▶ INFORMATION PROVIDED
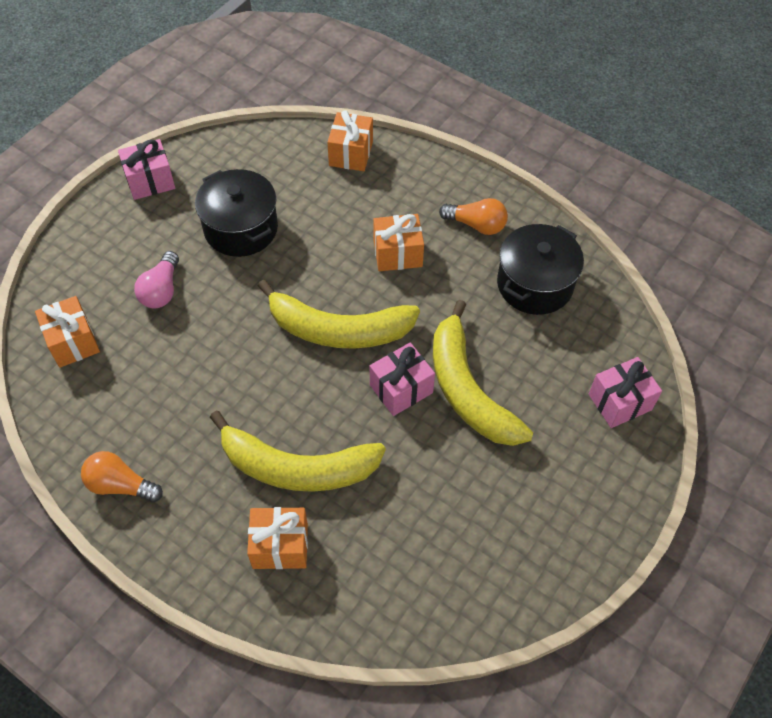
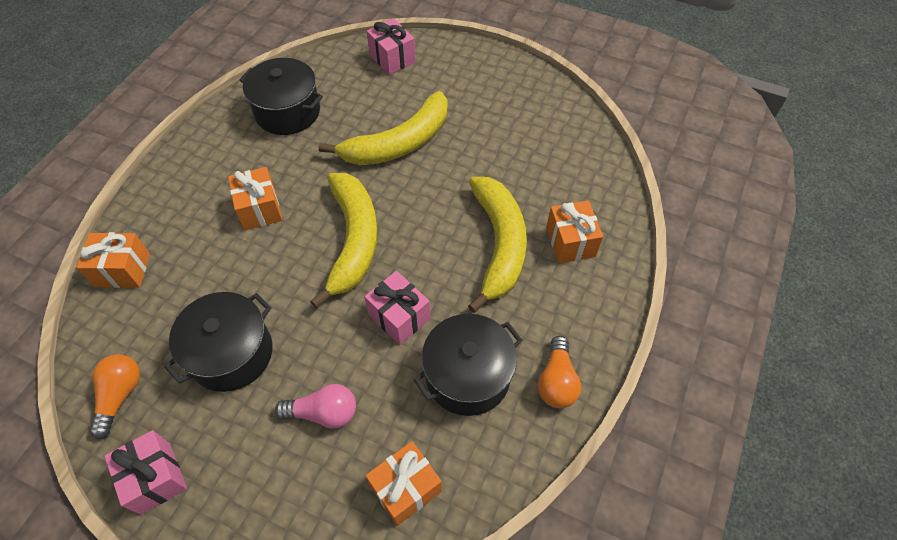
camera: 100 degrees left, 0 degrees up
(155, 407) = (467, 376): none -> black pot
(401, 389) = (407, 185): pink gift -> pink gift (399, 316)
(476, 225) = (222, 156): orange light bulb -> orange light bulb (120, 395)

▶ ACTIVITY
In the data above, find the line containing "(401, 389) = (407, 185): pink", then copy it and every later line exactly.

▶ OUTPUT OF THE EXERCISE
(401, 389) = (407, 185): pink gift -> pink gift (399, 316)
(476, 225) = (222, 156): orange light bulb -> orange light bulb (120, 395)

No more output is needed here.